▸ **TASK DESCRIPTION**: Take the data below and repeat it exactly.

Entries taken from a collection
-.-.-
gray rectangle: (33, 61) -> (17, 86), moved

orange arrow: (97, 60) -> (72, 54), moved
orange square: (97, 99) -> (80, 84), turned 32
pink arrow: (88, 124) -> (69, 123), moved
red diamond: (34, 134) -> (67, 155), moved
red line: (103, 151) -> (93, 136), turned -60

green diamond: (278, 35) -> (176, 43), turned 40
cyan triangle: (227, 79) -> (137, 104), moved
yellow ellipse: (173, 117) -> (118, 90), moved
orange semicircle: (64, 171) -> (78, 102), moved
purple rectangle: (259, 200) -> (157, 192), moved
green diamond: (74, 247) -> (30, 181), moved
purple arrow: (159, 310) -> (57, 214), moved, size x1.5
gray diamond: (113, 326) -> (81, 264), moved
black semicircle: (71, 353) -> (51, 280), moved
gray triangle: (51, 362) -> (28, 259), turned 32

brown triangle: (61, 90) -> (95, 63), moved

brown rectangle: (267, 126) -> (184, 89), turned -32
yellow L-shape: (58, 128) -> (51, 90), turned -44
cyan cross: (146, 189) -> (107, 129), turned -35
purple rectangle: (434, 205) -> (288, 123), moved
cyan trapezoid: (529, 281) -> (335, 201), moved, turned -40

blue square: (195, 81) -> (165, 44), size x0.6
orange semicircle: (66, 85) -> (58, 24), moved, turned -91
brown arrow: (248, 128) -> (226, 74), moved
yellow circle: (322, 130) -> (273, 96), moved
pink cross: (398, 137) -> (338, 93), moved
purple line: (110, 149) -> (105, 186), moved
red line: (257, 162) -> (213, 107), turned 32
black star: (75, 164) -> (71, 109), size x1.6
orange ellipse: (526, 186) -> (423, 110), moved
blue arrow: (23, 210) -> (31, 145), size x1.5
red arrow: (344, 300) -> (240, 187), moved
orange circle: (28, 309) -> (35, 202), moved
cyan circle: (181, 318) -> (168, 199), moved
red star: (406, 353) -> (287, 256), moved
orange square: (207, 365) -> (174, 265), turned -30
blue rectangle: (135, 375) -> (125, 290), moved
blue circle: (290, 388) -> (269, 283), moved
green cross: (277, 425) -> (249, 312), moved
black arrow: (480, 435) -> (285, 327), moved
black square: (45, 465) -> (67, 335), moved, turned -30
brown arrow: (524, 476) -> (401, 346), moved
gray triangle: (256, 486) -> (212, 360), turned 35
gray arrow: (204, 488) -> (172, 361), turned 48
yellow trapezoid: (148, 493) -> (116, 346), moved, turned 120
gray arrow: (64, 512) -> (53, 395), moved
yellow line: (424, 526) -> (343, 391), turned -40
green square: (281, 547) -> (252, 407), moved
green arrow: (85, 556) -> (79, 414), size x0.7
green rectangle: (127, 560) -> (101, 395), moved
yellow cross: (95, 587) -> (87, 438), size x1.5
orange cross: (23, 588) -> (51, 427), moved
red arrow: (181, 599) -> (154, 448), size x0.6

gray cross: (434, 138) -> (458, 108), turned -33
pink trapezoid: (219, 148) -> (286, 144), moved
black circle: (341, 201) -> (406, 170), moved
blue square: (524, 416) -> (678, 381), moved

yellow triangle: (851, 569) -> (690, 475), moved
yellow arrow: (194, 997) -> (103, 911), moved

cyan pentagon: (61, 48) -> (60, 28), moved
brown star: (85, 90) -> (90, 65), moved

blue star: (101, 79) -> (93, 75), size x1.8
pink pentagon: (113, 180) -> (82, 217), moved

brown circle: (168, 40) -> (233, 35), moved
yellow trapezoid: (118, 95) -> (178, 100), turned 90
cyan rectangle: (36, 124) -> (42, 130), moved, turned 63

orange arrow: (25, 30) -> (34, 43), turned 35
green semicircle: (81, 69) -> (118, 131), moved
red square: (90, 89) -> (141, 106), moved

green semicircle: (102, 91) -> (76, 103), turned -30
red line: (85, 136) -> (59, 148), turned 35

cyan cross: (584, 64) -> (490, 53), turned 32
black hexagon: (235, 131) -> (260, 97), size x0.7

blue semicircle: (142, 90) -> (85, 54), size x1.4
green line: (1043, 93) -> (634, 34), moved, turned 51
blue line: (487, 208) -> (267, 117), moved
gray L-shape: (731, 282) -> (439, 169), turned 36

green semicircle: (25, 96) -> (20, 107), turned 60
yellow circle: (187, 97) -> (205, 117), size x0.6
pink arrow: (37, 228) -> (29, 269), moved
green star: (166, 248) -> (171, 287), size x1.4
-.-.-
▸ **EXERCISE SOLUTION**:
gray rectangle: (33, 61) -> (17, 86), moved

orange arrow: (97, 60) -> (72, 54), moved
orange square: (97, 99) -> (80, 84), turned 32
pink arrow: (88, 124) -> (69, 123), moved
red diamond: (34, 134) -> (67, 155), moved
red line: (103, 151) -> (93, 136), turned -60

green diamond: (278, 35) -> (176, 43), turned 40
cyan triangle: (227, 79) -> (137, 104), moved
yellow ellipse: (173, 117) -> (118, 90), moved
orange semicircle: (64, 171) -> (78, 102), moved
purple rectangle: (259, 200) -> (157, 192), moved
green diamond: (74, 247) -> (30, 181), moved
purple arrow: (159, 310) -> (57, 214), moved, size x1.5
gray diamond: (113, 326) -> (81, 264), moved
black semicircle: (71, 353) -> (51, 280), moved
gray triangle: (51, 362) -> (28, 259), turned 32

brown triangle: (61, 90) -> (95, 63), moved

brown rectangle: (267, 126) -> (184, 89), turned -32
yellow L-shape: (58, 128) -> (51, 90), turned -44
cyan cross: (146, 189) -> (107, 129), turned -35
purple rectangle: (434, 205) -> (288, 123), moved
cyan trapezoid: (529, 281) -> (335, 201), moved, turned -40

blue square: (195, 81) -> (165, 44), size x0.6
orange semicircle: (66, 85) -> (58, 24), moved, turned -91
brown arrow: (248, 128) -> (226, 74), moved
yellow circle: (322, 130) -> (273, 96), moved
pink cross: (398, 137) -> (338, 93), moved
purple line: (110, 149) -> (105, 186), moved
red line: (257, 162) -> (213, 107), turned 32
black star: (75, 164) -> (71, 109), size x1.6
orange ellipse: (526, 186) -> (423, 110), moved
blue arrow: (23, 210) -> (31, 145), size x1.5
red arrow: (344, 300) -> (240, 187), moved
orange circle: (28, 309) -> (35, 202), moved
cyan circle: (181, 318) -> (168, 199), moved
red star: (406, 353) -> (287, 256), moved
orange square: (207, 365) -> (174, 265), turned -30
blue rectangle: (135, 375) -> (125, 290), moved
blue circle: (290, 388) -> (269, 283), moved
green cross: (277, 425) -> (249, 312), moved
black arrow: (480, 435) -> (285, 327), moved
black square: (45, 465) -> (67, 335), moved, turned -30
brown arrow: (524, 476) -> (401, 346), moved
gray triangle: (256, 486) -> (212, 360), turned 35
gray arrow: (204, 488) -> (172, 361), turned 48
yellow trapezoid: (148, 493) -> (116, 346), moved, turned 120
gray arrow: (64, 512) -> (53, 395), moved
yellow line: (424, 526) -> (343, 391), turned -40
green square: (281, 547) -> (252, 407), moved
green arrow: (85, 556) -> (79, 414), size x0.7
green rectangle: (127, 560) -> (101, 395), moved
yellow cross: (95, 587) -> (87, 438), size x1.5
orange cross: (23, 588) -> (51, 427), moved
red arrow: (181, 599) -> (154, 448), size x0.6

gray cross: (434, 138) -> (458, 108), turned -33
pink trapezoid: (219, 148) -> (286, 144), moved
black circle: (341, 201) -> (406, 170), moved
blue square: (524, 416) -> (678, 381), moved

yellow triangle: (851, 569) -> (690, 475), moved
yellow arrow: (194, 997) -> (103, 911), moved

cyan pentagon: (61, 48) -> (60, 28), moved
brown star: (85, 90) -> (90, 65), moved

blue star: (101, 79) -> (93, 75), size x1.8
pink pentagon: (113, 180) -> (82, 217), moved

brown circle: (168, 40) -> (233, 35), moved
yellow trapezoid: (118, 95) -> (178, 100), turned 90
cyan rectangle: (36, 124) -> (42, 130), moved, turned 63

orange arrow: (25, 30) -> (34, 43), turned 35
green semicircle: (81, 69) -> (118, 131), moved
red square: (90, 89) -> (141, 106), moved

green semicircle: (102, 91) -> (76, 103), turned -30
red line: (85, 136) -> (59, 148), turned 35

cyan cross: (584, 64) -> (490, 53), turned 32
black hexagon: (235, 131) -> (260, 97), size x0.7

blue semicircle: (142, 90) -> (85, 54), size x1.4
green line: (1043, 93) -> (634, 34), moved, turned 51
blue line: (487, 208) -> (267, 117), moved
gray L-shape: (731, 282) -> (439, 169), turned 36

green semicircle: (25, 96) -> (20, 107), turned 60
yellow circle: (187, 97) -> (205, 117), size x0.6
pink arrow: (37, 228) -> (29, 269), moved
green star: (166, 248) -> (171, 287), size x1.4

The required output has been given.